**EXERCISE DIRECTIONS:** Filter the records below, keeping only lines with the string "purple".

**GIVEN RECORDS:**
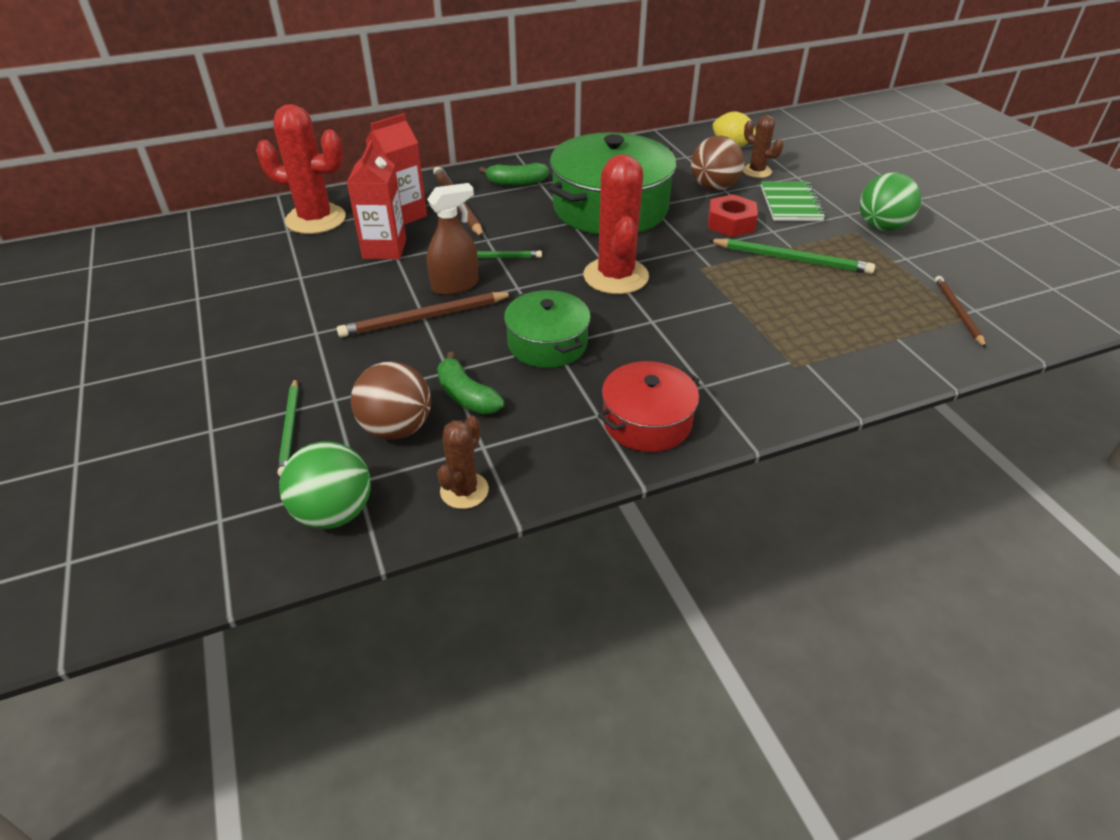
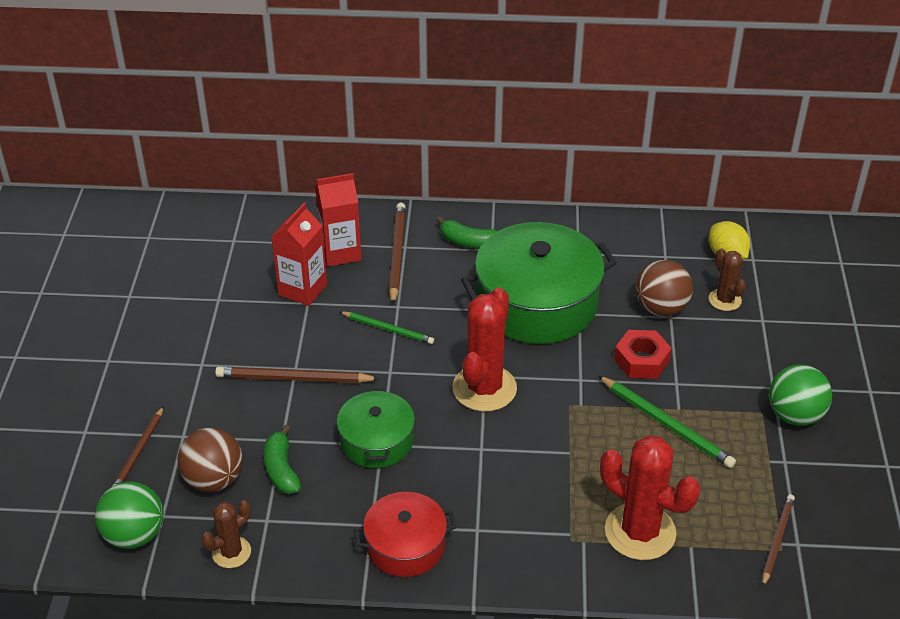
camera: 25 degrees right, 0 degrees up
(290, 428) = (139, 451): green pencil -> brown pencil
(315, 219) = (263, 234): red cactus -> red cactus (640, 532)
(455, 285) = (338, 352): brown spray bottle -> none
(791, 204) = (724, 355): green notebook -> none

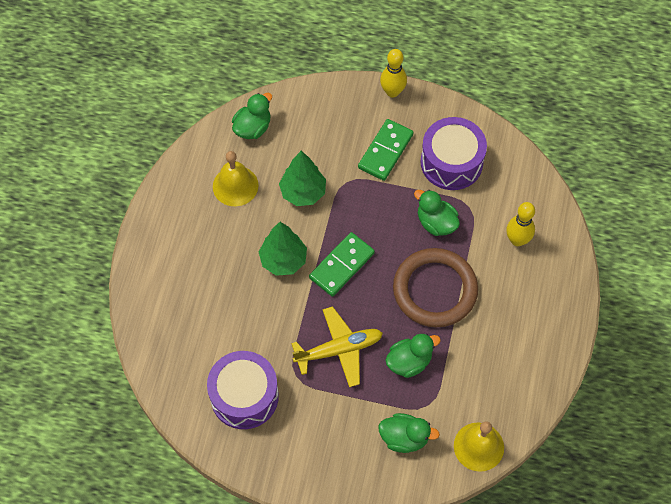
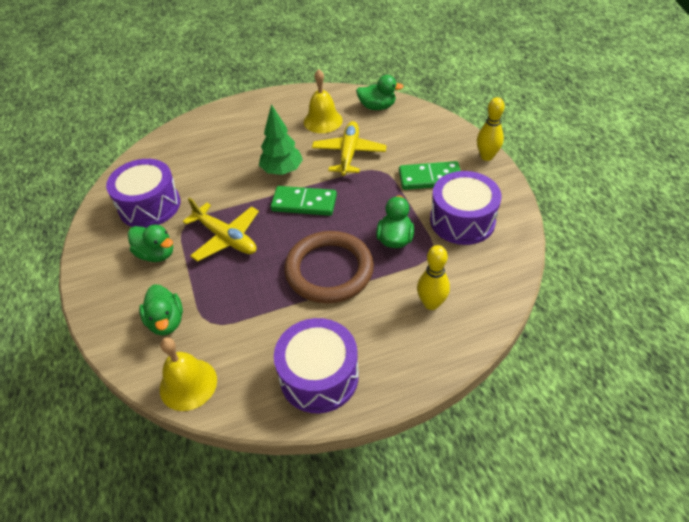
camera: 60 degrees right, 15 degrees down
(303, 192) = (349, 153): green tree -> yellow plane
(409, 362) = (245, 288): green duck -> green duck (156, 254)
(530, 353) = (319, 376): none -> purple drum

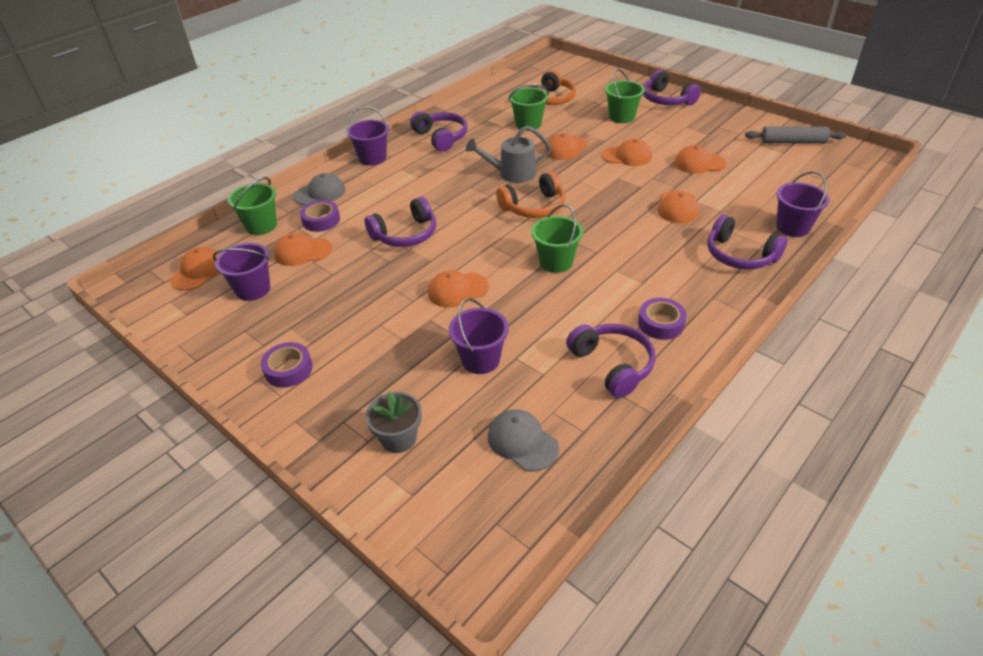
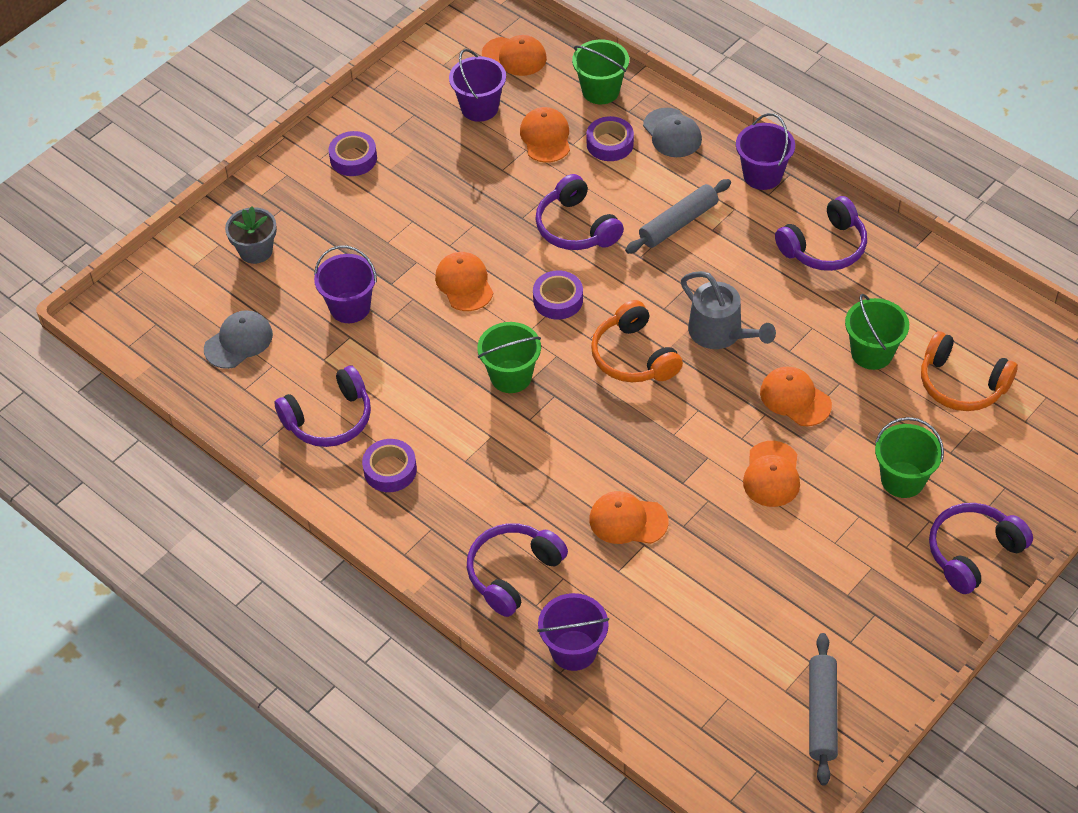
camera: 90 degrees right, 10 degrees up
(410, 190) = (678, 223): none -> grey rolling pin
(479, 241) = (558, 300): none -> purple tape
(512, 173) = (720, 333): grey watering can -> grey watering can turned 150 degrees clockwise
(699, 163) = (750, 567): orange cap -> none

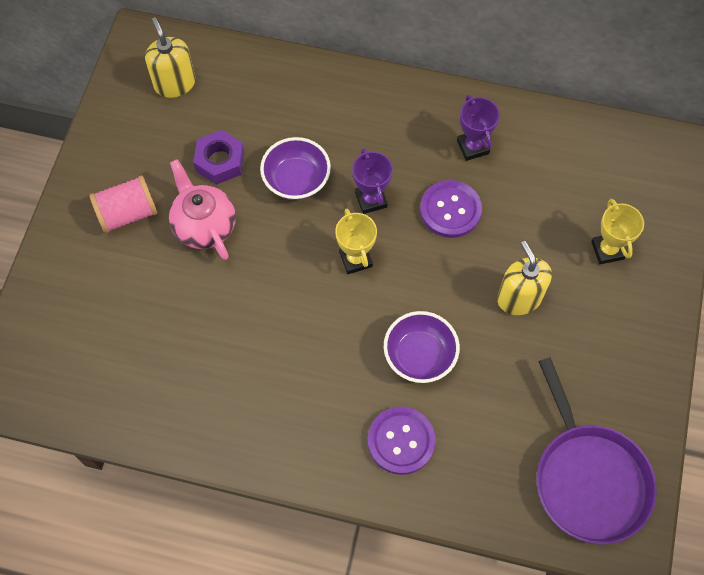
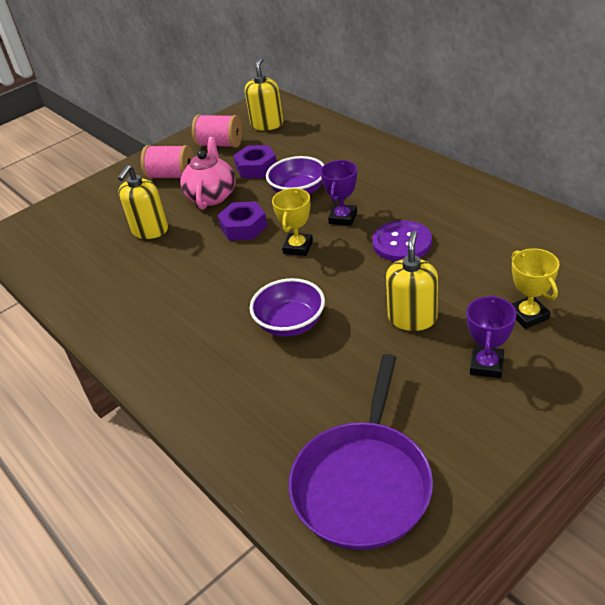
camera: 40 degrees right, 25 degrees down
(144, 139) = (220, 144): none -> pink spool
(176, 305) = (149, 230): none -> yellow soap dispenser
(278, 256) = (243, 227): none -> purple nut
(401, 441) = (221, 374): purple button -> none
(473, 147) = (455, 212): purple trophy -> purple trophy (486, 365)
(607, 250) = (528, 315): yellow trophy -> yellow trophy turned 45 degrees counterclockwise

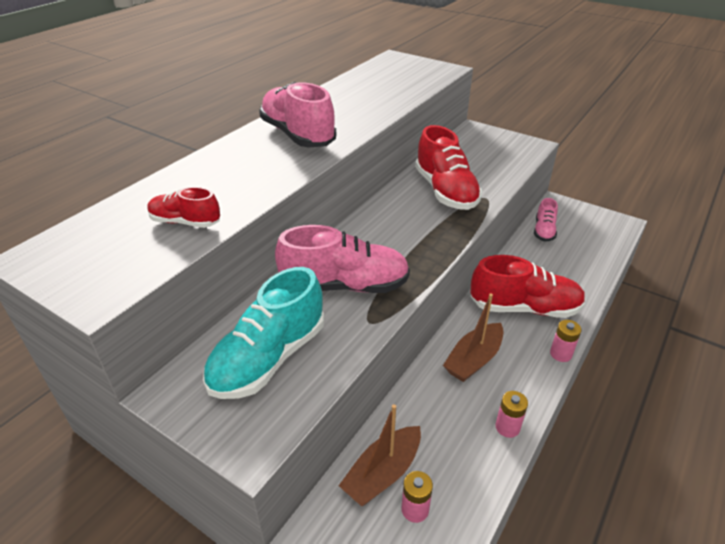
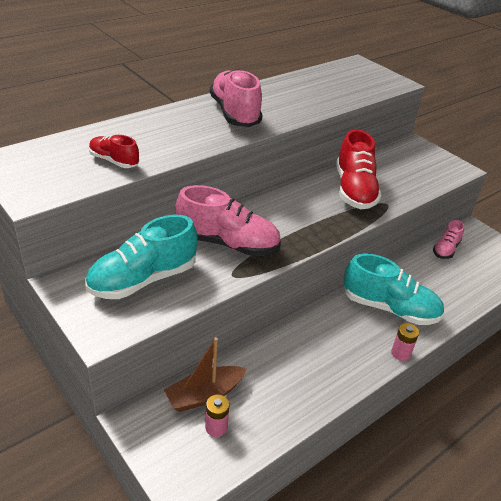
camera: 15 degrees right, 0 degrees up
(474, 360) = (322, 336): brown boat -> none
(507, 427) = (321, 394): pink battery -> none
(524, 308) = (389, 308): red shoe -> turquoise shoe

**EXERCISE RESULT:**
(530, 353) = (319, 376): none -> purple drum
(479, 241) = (558, 300): none -> purple tape
(278, 256) = (243, 227): none -> purple nut
(401, 441) = (221, 374): purple button -> none
(473, 147) = (455, 212): purple trophy -> purple trophy (486, 365)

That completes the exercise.